---------- Material shown

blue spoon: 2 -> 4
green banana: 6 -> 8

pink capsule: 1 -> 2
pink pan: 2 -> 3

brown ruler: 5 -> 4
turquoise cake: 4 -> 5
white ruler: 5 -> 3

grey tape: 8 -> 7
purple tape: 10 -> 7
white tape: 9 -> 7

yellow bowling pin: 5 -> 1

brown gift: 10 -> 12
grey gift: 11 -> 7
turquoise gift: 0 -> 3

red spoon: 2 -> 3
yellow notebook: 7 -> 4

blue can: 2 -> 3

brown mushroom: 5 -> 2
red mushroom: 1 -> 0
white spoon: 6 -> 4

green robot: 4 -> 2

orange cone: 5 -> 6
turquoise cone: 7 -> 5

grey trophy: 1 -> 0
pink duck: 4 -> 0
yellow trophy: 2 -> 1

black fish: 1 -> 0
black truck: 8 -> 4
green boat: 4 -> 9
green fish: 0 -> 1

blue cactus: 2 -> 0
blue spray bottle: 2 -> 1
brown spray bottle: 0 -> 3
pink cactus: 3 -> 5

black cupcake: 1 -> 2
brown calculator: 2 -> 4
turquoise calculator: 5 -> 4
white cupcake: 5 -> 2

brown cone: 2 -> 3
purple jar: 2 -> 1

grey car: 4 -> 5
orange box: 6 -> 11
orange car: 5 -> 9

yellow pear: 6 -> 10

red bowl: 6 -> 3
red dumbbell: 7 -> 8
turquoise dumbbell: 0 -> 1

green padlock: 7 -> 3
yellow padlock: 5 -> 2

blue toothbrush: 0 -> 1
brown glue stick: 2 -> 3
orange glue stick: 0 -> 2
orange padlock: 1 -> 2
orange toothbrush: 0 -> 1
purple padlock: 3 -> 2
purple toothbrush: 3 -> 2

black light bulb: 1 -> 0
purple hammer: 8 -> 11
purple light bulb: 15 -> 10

--------------------

Task objective
Nothing should be returned except the lines from the one containing "white cupcake: 5 -> 2" through the last line of the data, each restated word for word.

Solution
white cupcake: 5 -> 2

brown cone: 2 -> 3
purple jar: 2 -> 1

grey car: 4 -> 5
orange box: 6 -> 11
orange car: 5 -> 9

yellow pear: 6 -> 10

red bowl: 6 -> 3
red dumbbell: 7 -> 8
turquoise dumbbell: 0 -> 1

green padlock: 7 -> 3
yellow padlock: 5 -> 2

blue toothbrush: 0 -> 1
brown glue stick: 2 -> 3
orange glue stick: 0 -> 2
orange padlock: 1 -> 2
orange toothbrush: 0 -> 1
purple padlock: 3 -> 2
purple toothbrush: 3 -> 2

black light bulb: 1 -> 0
purple hammer: 8 -> 11
purple light bulb: 15 -> 10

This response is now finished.